### TASK STATEMENT
In the answer, give only the lines from the one containing "D2: none -> diode (A AOUT, K OSC)" to the end of the listing below, each reproduced word for word.

### PROVIDED DATA
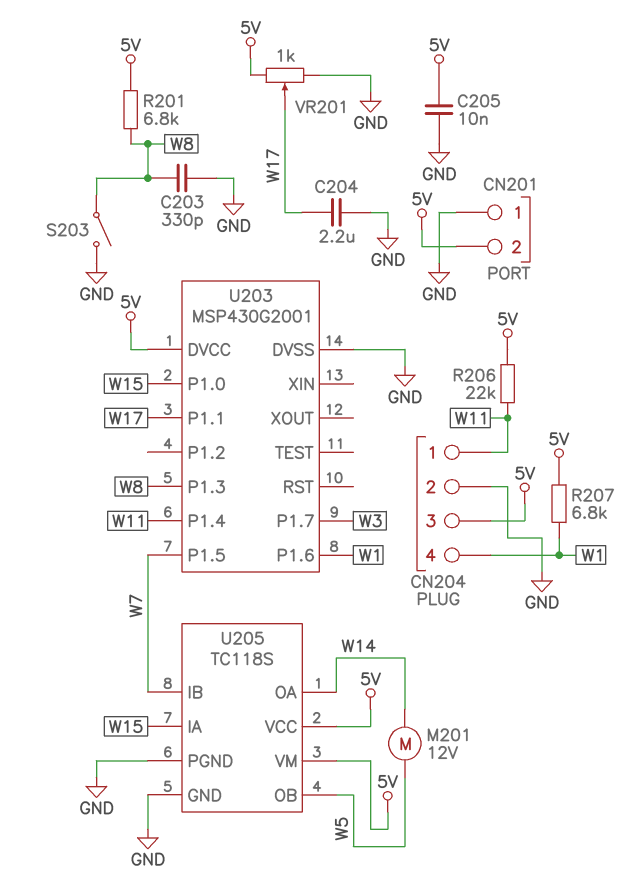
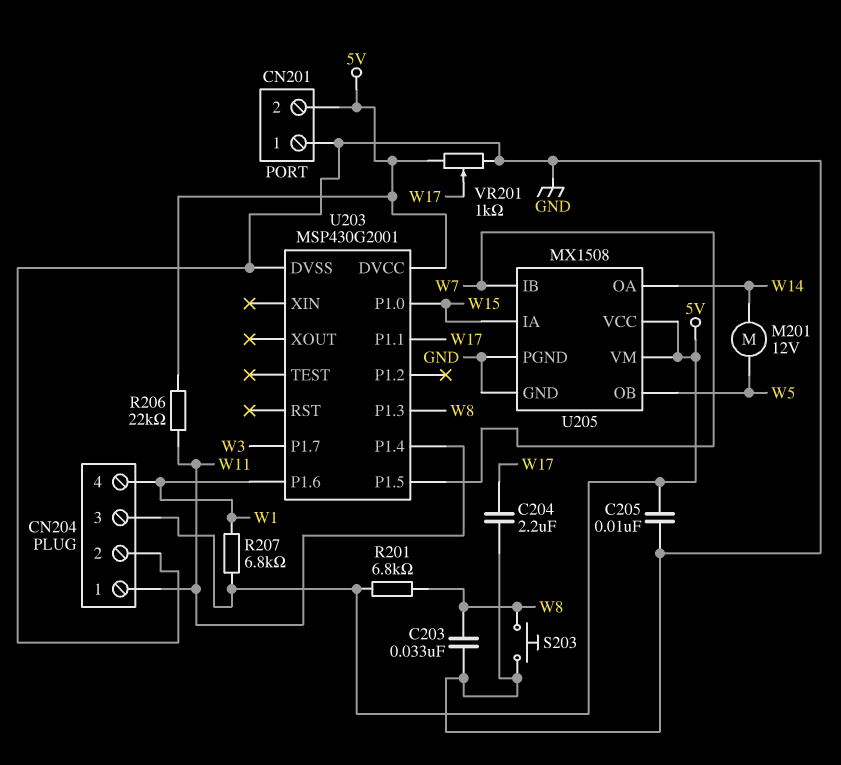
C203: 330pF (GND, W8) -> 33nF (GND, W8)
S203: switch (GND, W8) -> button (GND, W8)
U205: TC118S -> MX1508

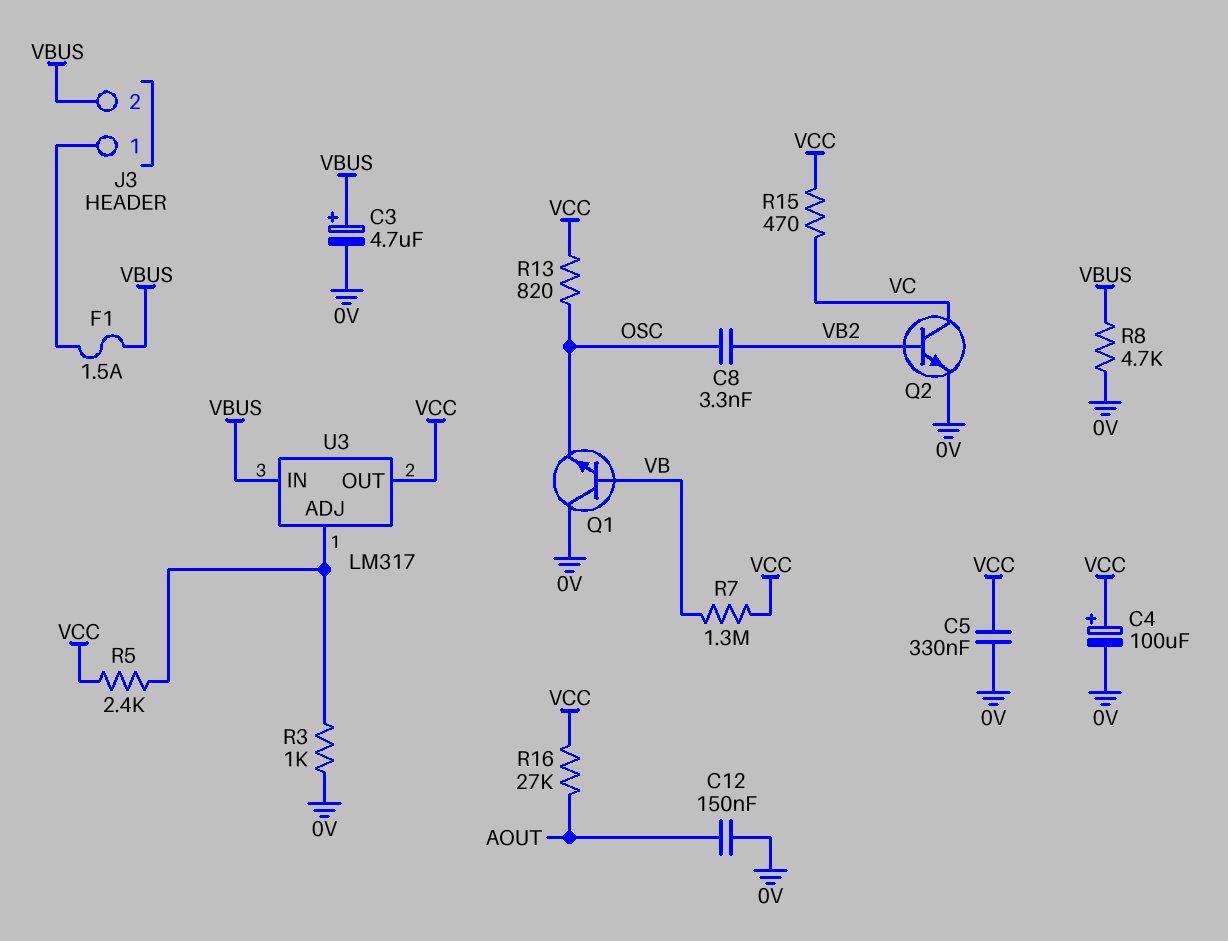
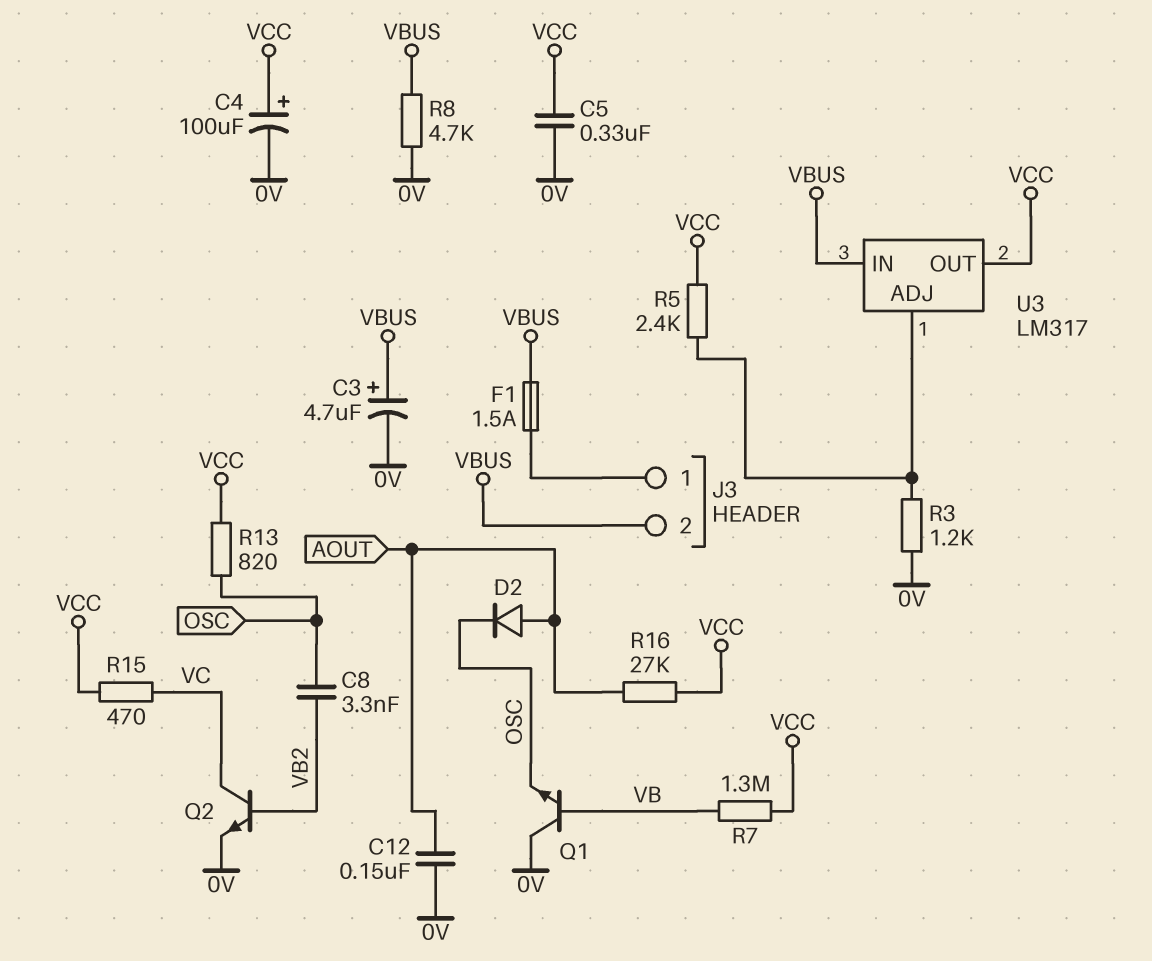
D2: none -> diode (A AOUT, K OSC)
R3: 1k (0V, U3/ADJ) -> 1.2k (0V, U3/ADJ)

### REPLY TO THE TASK
D2: none -> diode (A AOUT, K OSC)
R3: 1k (0V, U3/ADJ) -> 1.2k (0V, U3/ADJ)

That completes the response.